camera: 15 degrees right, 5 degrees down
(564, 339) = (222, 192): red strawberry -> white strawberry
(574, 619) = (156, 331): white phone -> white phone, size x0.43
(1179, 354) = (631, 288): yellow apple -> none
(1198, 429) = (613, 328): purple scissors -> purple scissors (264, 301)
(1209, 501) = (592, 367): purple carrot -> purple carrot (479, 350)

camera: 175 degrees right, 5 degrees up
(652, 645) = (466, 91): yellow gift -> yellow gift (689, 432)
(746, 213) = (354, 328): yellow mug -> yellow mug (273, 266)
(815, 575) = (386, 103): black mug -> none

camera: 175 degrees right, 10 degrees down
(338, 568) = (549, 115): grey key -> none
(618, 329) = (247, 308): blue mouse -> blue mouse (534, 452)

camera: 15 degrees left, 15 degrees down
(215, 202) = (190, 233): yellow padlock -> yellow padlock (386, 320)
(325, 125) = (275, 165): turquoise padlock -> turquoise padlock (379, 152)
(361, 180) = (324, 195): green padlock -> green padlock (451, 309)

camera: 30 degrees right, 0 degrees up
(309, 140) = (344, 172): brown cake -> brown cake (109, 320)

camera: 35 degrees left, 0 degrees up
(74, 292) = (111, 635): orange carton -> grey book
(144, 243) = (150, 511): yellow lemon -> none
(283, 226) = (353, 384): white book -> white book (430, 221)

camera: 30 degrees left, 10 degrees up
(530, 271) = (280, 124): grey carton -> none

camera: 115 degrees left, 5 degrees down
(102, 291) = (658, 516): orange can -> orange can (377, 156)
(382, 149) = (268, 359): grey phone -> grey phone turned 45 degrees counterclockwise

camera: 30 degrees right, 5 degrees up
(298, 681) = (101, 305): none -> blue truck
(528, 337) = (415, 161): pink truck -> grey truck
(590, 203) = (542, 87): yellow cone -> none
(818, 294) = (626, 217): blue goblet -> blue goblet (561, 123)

* **Aim of the exercise**
Take the lines above and retype all of them exactly.

* **Finished exercise**
camera: 15 degrees right, 5 degrees down
(564, 339) = (222, 192): red strawberry -> white strawberry
(574, 619) = (156, 331): white phone -> white phone, size x0.43
(1179, 354) = (631, 288): yellow apple -> none
(1198, 429) = (613, 328): purple scissors -> purple scissors (264, 301)
(1209, 501) = (592, 367): purple carrot -> purple carrot (479, 350)

camera: 175 degrees right, 5 degrees up
(652, 645) = (466, 91): yellow gift -> yellow gift (689, 432)
(746, 213) = (354, 328): yellow mug -> yellow mug (273, 266)
(815, 575) = (386, 103): black mug -> none

camera: 175 degrees right, 10 degrees down
(338, 568) = (549, 115): grey key -> none
(618, 329) = (247, 308): blue mouse -> blue mouse (534, 452)

camera: 15 degrees left, 15 degrees down
(215, 202) = (190, 233): yellow padlock -> yellow padlock (386, 320)
(325, 125) = (275, 165): turquoise padlock -> turquoise padlock (379, 152)
(361, 180) = (324, 195): green padlock -> green padlock (451, 309)

camera: 30 degrees right, 0 degrees up
(309, 140) = (344, 172): brown cake -> brown cake (109, 320)

camera: 35 degrees left, 0 degrees up
(74, 292) = (111, 635): orange carton -> grey book
(144, 243) = (150, 511): yellow lemon -> none
(283, 226) = (353, 384): white book -> white book (430, 221)

camera: 30 degrees left, 10 degrees up
(530, 271) = (280, 124): grey carton -> none

camera: 115 degrees left, 5 degrees down
(102, 291) = (658, 516): orange can -> orange can (377, 156)
(382, 149) = (268, 359): grey phone -> grey phone turned 45 degrees counterclockwise

camera: 30 degrees right, 5 degrees up
(298, 681) = (101, 305): none -> blue truck
(528, 337) = (415, 161): pink truck -> grey truck
(590, 203) = (542, 87): yellow cone -> none
(818, 294) = (626, 217): blue goblet -> blue goblet (561, 123)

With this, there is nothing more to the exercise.